(Stored data)

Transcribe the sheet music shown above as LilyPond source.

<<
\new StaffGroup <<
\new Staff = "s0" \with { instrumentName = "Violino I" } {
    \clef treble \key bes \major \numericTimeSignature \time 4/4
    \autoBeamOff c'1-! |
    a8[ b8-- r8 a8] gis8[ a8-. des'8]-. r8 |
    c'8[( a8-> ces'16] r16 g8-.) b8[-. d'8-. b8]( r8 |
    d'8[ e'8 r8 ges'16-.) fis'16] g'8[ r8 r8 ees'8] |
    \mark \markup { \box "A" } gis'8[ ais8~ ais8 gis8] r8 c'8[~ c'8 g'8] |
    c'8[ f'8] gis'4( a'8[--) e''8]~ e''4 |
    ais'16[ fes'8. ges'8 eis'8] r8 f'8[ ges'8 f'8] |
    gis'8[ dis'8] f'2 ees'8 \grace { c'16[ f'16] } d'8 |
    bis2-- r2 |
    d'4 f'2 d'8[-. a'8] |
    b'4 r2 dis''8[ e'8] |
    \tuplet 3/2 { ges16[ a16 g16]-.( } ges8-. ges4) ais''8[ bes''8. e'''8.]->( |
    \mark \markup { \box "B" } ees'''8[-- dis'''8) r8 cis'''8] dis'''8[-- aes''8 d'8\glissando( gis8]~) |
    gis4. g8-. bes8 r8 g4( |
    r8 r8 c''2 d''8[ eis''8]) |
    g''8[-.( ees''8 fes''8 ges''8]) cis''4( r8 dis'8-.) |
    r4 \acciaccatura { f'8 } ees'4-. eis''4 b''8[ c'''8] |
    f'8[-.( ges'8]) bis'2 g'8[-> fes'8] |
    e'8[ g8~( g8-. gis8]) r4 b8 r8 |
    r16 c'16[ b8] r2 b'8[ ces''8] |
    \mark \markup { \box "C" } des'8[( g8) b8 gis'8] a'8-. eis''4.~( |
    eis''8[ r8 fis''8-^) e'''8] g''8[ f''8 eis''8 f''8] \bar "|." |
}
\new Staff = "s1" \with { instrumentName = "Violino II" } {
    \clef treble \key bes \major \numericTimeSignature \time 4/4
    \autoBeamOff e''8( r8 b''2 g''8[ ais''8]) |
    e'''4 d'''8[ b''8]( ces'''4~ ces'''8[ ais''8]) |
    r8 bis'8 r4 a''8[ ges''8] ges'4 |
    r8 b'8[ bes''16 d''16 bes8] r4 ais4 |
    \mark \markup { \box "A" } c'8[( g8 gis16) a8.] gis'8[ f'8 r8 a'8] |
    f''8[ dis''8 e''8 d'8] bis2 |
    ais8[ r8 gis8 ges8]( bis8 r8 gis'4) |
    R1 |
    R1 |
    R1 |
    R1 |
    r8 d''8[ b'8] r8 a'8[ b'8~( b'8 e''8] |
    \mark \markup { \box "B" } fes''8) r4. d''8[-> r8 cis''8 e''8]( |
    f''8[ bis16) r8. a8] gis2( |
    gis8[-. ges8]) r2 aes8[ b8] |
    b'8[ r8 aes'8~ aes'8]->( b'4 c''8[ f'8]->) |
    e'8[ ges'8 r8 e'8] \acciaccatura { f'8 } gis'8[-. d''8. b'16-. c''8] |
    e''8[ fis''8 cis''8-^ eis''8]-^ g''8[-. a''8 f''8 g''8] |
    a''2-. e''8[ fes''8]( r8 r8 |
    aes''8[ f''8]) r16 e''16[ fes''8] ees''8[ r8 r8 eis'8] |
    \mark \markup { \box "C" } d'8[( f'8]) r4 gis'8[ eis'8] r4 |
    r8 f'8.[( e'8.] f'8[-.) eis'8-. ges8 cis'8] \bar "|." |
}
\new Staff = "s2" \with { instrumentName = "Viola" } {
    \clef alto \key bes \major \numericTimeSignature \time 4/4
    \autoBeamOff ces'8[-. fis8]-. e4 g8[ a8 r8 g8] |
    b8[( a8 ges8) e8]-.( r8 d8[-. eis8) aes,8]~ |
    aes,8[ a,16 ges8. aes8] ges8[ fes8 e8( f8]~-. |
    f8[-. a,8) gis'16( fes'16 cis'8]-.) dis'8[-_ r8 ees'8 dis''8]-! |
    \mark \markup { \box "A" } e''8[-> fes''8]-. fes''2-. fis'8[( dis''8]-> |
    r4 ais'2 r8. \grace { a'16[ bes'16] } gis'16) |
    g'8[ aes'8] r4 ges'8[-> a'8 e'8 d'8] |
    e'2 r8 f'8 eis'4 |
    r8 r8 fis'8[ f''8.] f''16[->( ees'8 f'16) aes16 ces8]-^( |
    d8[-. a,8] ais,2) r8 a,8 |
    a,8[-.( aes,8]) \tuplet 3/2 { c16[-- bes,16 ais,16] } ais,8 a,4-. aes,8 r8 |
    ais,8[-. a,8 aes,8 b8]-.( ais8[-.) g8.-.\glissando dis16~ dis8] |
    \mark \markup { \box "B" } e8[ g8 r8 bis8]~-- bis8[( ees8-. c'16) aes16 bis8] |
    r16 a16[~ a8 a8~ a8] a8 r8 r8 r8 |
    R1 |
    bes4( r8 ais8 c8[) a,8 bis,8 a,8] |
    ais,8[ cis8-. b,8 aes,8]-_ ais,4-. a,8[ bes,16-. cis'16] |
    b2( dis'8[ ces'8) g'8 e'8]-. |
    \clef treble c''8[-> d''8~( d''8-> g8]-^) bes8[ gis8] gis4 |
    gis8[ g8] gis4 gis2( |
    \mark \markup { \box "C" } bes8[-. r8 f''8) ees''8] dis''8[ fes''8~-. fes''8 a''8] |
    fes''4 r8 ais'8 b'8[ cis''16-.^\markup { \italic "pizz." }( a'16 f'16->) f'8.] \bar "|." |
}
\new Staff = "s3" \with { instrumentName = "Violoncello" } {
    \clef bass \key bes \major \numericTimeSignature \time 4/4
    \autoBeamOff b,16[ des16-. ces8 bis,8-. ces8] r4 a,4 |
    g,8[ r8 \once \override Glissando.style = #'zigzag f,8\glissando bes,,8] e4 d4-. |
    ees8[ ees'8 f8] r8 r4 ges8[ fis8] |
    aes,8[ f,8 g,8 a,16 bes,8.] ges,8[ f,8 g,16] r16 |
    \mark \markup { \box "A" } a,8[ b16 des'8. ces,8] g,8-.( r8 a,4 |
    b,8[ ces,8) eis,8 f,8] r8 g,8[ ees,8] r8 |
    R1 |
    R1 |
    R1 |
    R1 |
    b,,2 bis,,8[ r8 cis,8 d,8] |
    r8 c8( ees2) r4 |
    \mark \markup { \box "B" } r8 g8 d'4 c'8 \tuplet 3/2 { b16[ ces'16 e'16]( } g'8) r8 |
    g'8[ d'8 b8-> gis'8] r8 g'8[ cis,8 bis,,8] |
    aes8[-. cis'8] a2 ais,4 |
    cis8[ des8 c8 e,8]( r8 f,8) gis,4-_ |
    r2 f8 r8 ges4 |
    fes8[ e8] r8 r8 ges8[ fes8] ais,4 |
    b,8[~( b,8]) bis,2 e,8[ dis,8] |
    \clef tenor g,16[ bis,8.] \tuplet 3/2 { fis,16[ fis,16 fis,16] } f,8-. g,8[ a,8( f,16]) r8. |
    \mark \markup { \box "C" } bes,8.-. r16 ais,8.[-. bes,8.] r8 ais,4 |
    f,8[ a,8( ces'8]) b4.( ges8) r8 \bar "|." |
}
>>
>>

**WORK REQUIRED:** Return each line of the entries that contains the word "major". Matching is case-sensitive.

**OUTPUT:**
    \clef treble \key bes \major \numericTimeSignature \time 4/4
    \clef treble \key bes \major \numericTimeSignature \time 4/4
    \clef alto \key bes \major \numericTimeSignature \time 4/4
    \clef bass \key bes \major \numericTimeSignature \time 4/4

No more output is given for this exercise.